Prompt: Give the data back exactly as it stands.

--- Listed entries Enclosed Below ---

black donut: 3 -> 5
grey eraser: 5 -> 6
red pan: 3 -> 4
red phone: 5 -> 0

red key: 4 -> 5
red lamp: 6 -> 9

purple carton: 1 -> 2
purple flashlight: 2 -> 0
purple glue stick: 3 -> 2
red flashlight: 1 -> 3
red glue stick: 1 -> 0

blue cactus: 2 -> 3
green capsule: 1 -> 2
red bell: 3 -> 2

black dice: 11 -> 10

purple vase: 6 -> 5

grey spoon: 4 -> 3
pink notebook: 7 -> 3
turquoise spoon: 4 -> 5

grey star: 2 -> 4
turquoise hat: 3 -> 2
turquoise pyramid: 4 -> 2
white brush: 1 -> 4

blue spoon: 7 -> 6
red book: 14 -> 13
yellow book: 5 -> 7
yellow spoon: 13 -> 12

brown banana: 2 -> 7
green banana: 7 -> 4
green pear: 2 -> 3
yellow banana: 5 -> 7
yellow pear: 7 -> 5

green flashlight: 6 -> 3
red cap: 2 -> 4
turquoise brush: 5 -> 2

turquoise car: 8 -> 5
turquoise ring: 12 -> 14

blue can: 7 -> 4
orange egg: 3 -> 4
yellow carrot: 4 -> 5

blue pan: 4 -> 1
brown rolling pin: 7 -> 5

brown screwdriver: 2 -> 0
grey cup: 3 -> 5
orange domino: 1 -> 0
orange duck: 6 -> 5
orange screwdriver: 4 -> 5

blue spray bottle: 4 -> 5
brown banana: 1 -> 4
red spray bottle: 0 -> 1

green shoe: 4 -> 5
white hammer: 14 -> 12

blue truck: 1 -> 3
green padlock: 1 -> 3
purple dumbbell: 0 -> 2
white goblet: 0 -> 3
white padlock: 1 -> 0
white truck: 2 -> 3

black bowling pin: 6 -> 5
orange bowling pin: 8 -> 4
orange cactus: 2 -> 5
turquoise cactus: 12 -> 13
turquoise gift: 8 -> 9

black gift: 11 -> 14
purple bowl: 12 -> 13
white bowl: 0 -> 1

--- End of Enclosed Listed entries ---

Result:
black donut: 3 -> 5
grey eraser: 5 -> 6
red pan: 3 -> 4
red phone: 5 -> 0

red key: 4 -> 5
red lamp: 6 -> 9

purple carton: 1 -> 2
purple flashlight: 2 -> 0
purple glue stick: 3 -> 2
red flashlight: 1 -> 3
red glue stick: 1 -> 0

blue cactus: 2 -> 3
green capsule: 1 -> 2
red bell: 3 -> 2

black dice: 11 -> 10

purple vase: 6 -> 5

grey spoon: 4 -> 3
pink notebook: 7 -> 3
turquoise spoon: 4 -> 5

grey star: 2 -> 4
turquoise hat: 3 -> 2
turquoise pyramid: 4 -> 2
white brush: 1 -> 4

blue spoon: 7 -> 6
red book: 14 -> 13
yellow book: 5 -> 7
yellow spoon: 13 -> 12

brown banana: 2 -> 7
green banana: 7 -> 4
green pear: 2 -> 3
yellow banana: 5 -> 7
yellow pear: 7 -> 5

green flashlight: 6 -> 3
red cap: 2 -> 4
turquoise brush: 5 -> 2

turquoise car: 8 -> 5
turquoise ring: 12 -> 14

blue can: 7 -> 4
orange egg: 3 -> 4
yellow carrot: 4 -> 5

blue pan: 4 -> 1
brown rolling pin: 7 -> 5

brown screwdriver: 2 -> 0
grey cup: 3 -> 5
orange domino: 1 -> 0
orange duck: 6 -> 5
orange screwdriver: 4 -> 5

blue spray bottle: 4 -> 5
brown banana: 1 -> 4
red spray bottle: 0 -> 1

green shoe: 4 -> 5
white hammer: 14 -> 12

blue truck: 1 -> 3
green padlock: 1 -> 3
purple dumbbell: 0 -> 2
white goblet: 0 -> 3
white padlock: 1 -> 0
white truck: 2 -> 3

black bowling pin: 6 -> 5
orange bowling pin: 8 -> 4
orange cactus: 2 -> 5
turquoise cactus: 12 -> 13
turquoise gift: 8 -> 9

black gift: 11 -> 14
purple bowl: 12 -> 13
white bowl: 0 -> 1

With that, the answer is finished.